▶ **WHAT TO DO**
Please find every line in the records below that contains the word "rolling", and copy it.
[[ THE DATA, beginning ]]
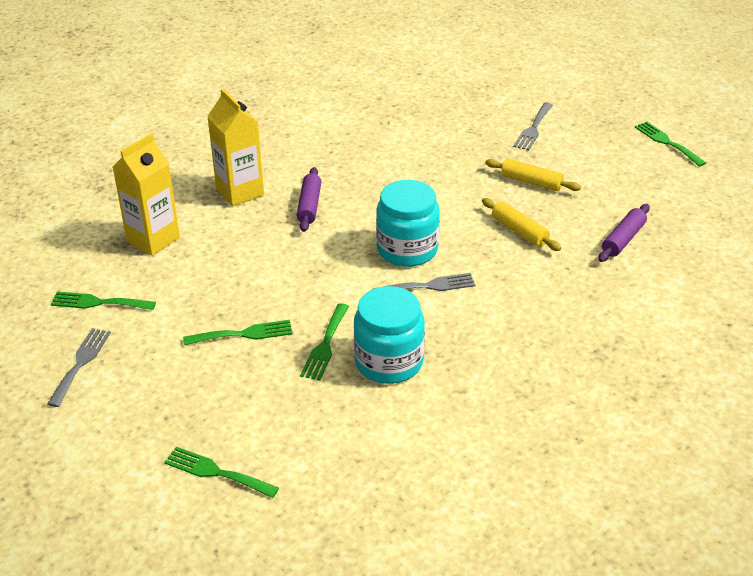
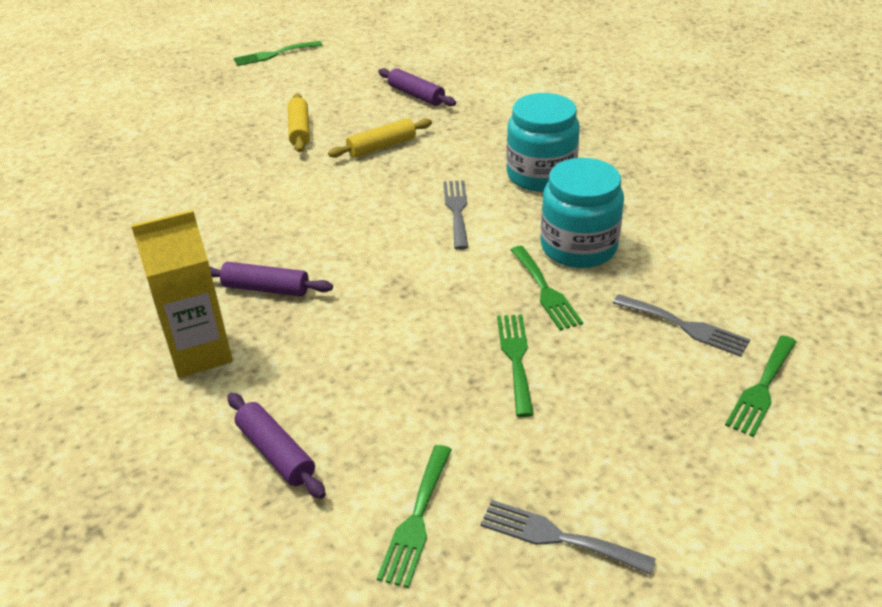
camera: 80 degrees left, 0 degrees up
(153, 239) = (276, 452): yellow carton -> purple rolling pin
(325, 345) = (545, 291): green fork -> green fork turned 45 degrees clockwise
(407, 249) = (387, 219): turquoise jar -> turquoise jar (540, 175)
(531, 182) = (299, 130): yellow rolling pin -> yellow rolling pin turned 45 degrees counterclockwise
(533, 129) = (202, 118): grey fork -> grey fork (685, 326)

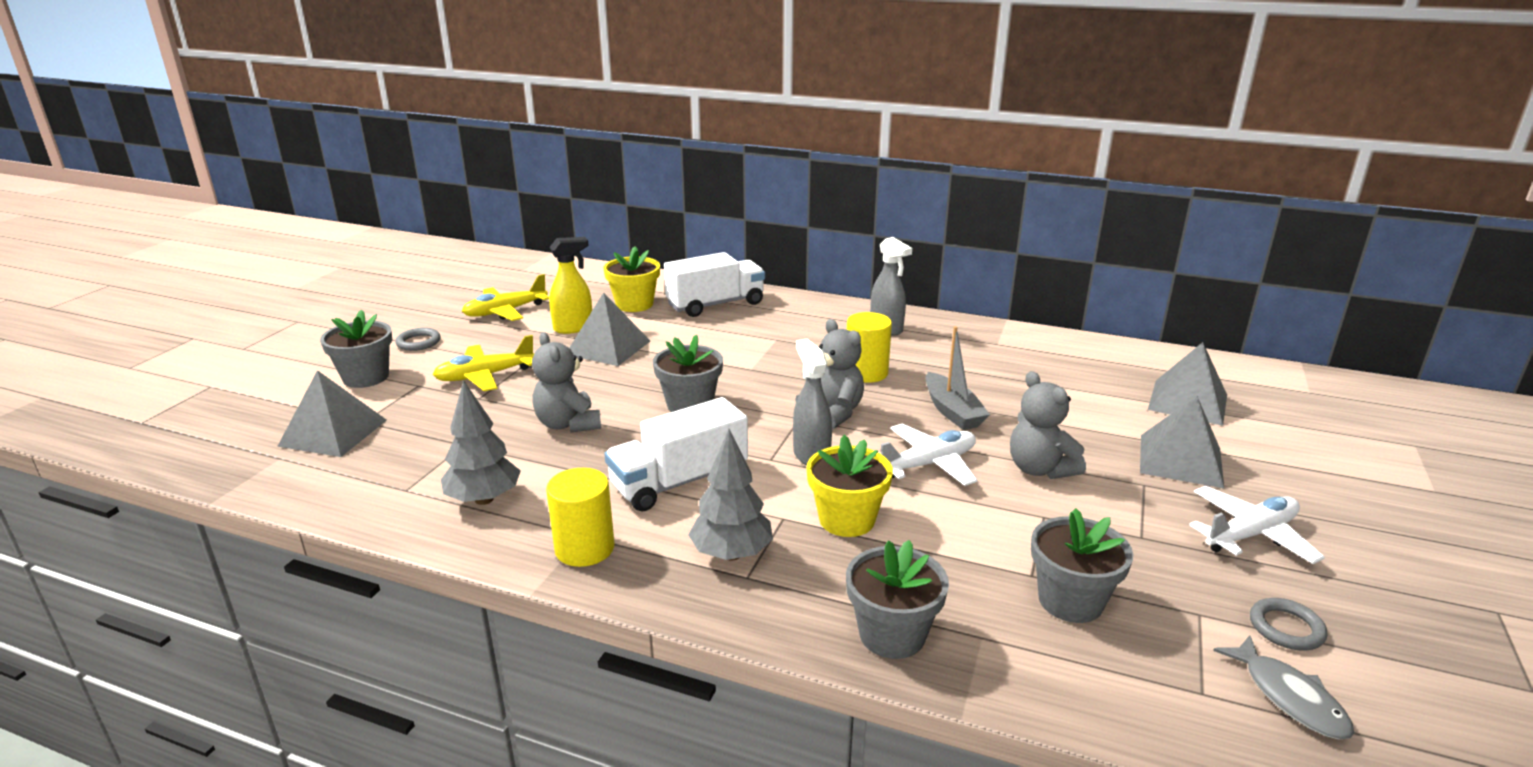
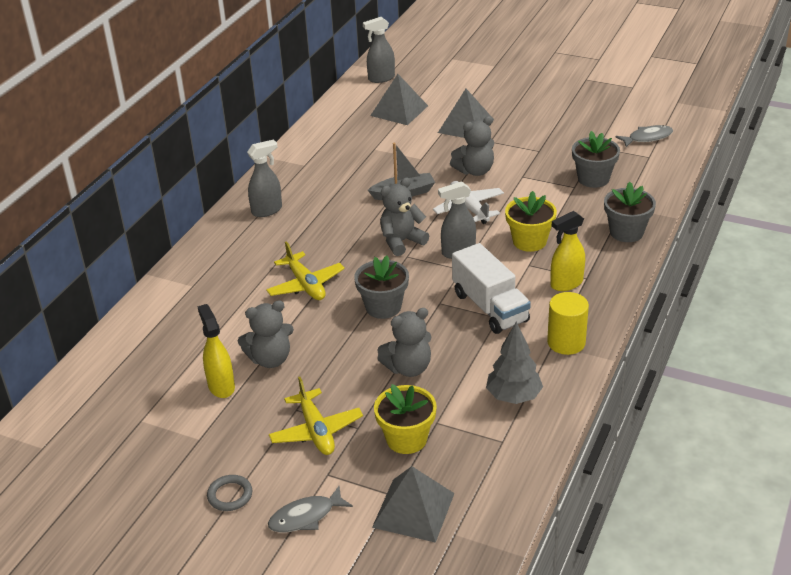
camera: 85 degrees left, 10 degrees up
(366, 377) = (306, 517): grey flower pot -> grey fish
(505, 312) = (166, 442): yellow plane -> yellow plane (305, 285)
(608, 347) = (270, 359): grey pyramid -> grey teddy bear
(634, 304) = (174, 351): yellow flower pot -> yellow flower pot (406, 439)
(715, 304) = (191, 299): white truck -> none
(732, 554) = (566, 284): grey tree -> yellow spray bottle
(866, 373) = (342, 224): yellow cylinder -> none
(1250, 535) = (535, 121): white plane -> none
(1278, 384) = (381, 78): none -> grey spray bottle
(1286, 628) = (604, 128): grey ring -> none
[[ THE DATA, end ]]
▶ **ANSWER TO THIS EXERCISE**
(153, 239) = (276, 452): yellow carton -> purple rolling pin
(531, 182) = (299, 130): yellow rolling pin -> yellow rolling pin turned 45 degrees counterclockwise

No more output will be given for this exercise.